(Exercise brief) Below are the records; return exactly the lines from the one with "brown spray bottle: 4 -> 2" through the final line, both included, minus any pictures.

(Data for this exercise)
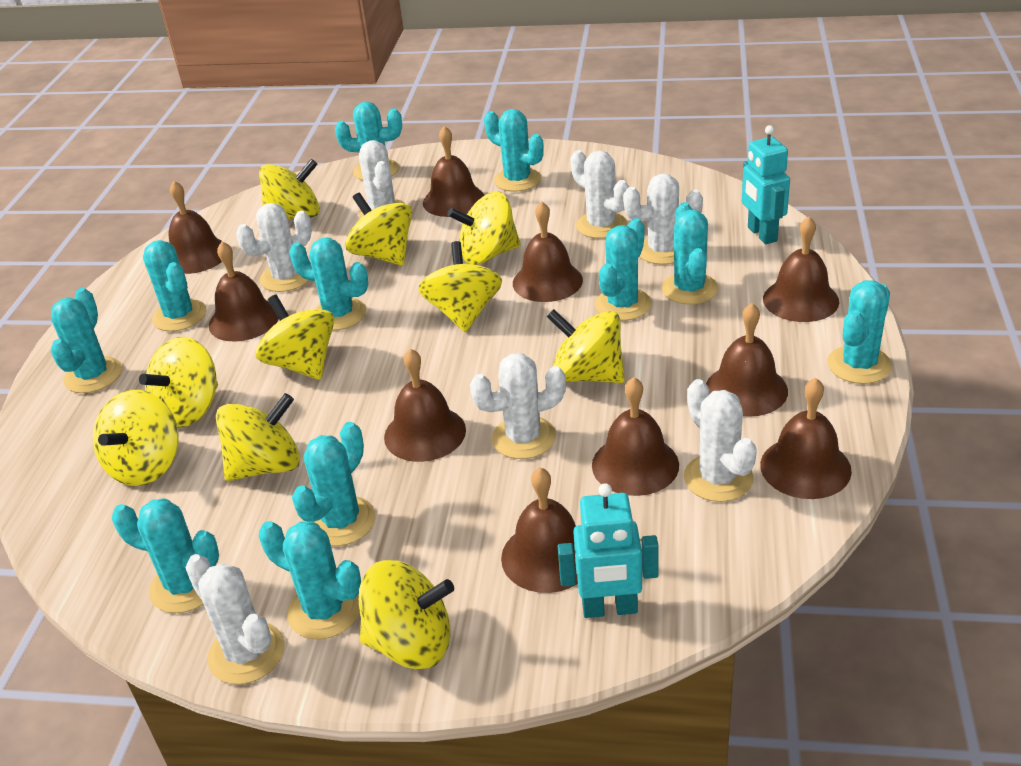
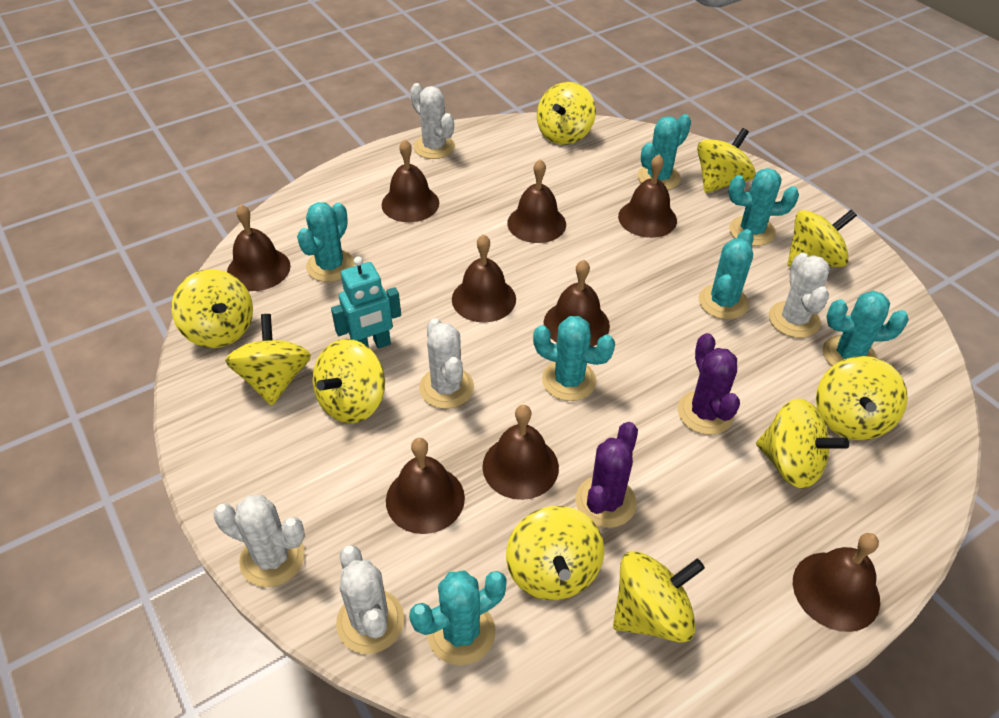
brown bell: 10 -> 9
purple cactus: 0 -> 2
turquoise cactus: 11 -> 7
turquoise robot: 2 -> 1
white cactus: 7 -> 5

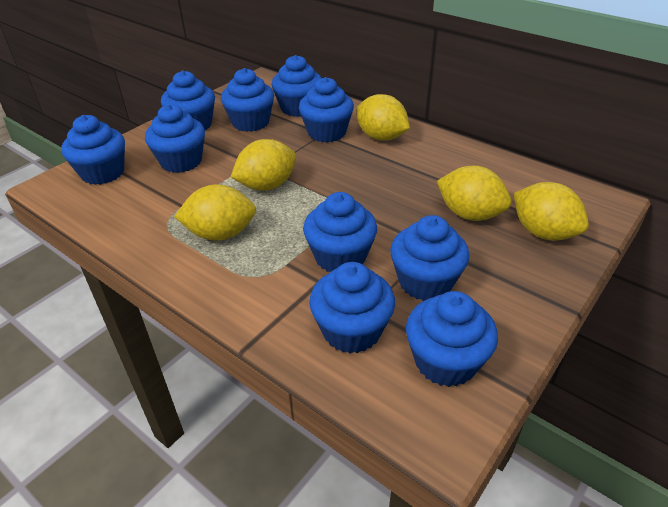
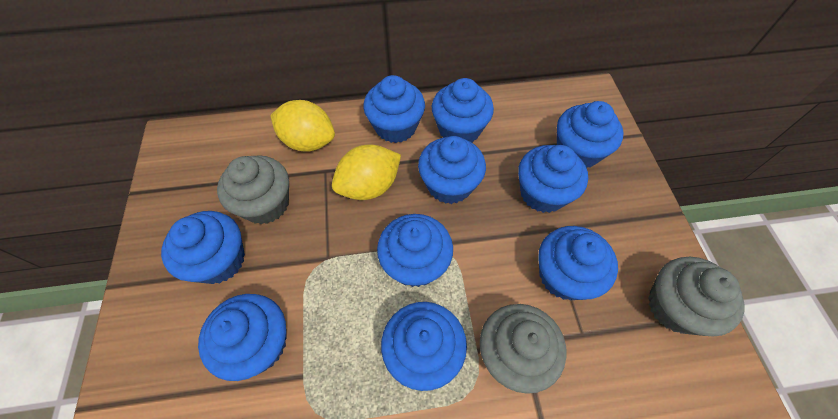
grey cupcake: 0 -> 3
yellow lemon: 5 -> 2

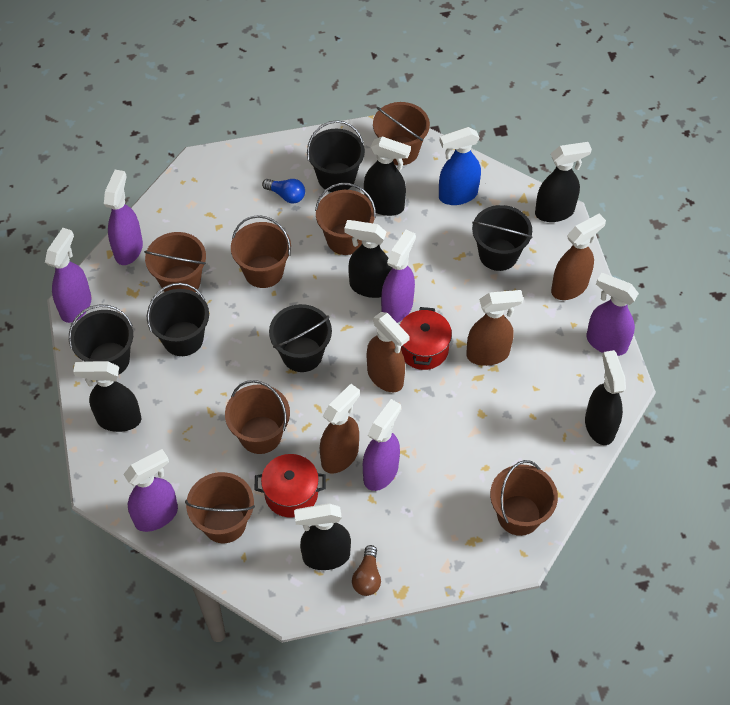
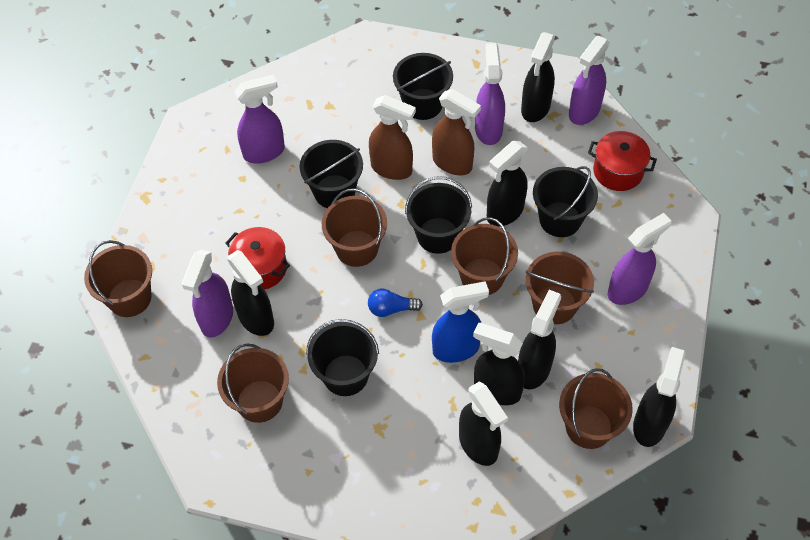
black spray bottle: 6 -> 7
brown bucket: 7 -> 6
brown light bulb: 1 -> 0
brown spray bottle: 4 -> 2
purple spray bottle: 6 -> 5

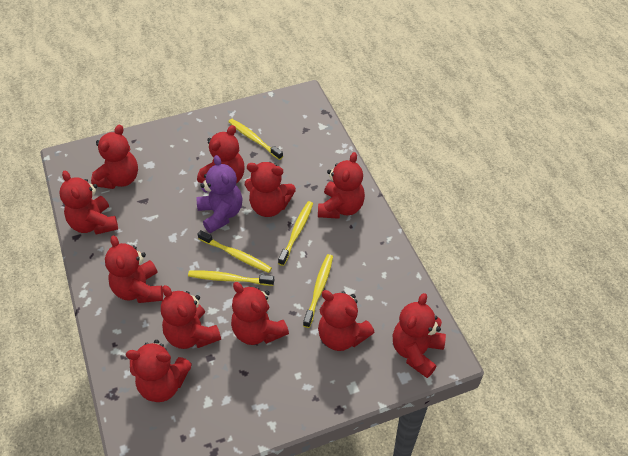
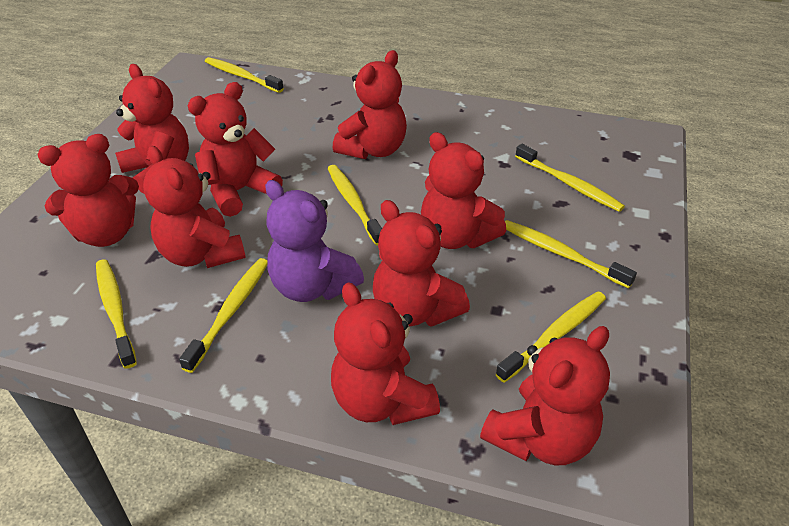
red teddy bear: 11 -> 9
yellow toothbrush: 5 -> 7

(Answer section)
brown spray bottle: 4 -> 2
purple spray bottle: 6 -> 5

red teddy bear: 11 -> 9
yellow toothbrush: 5 -> 7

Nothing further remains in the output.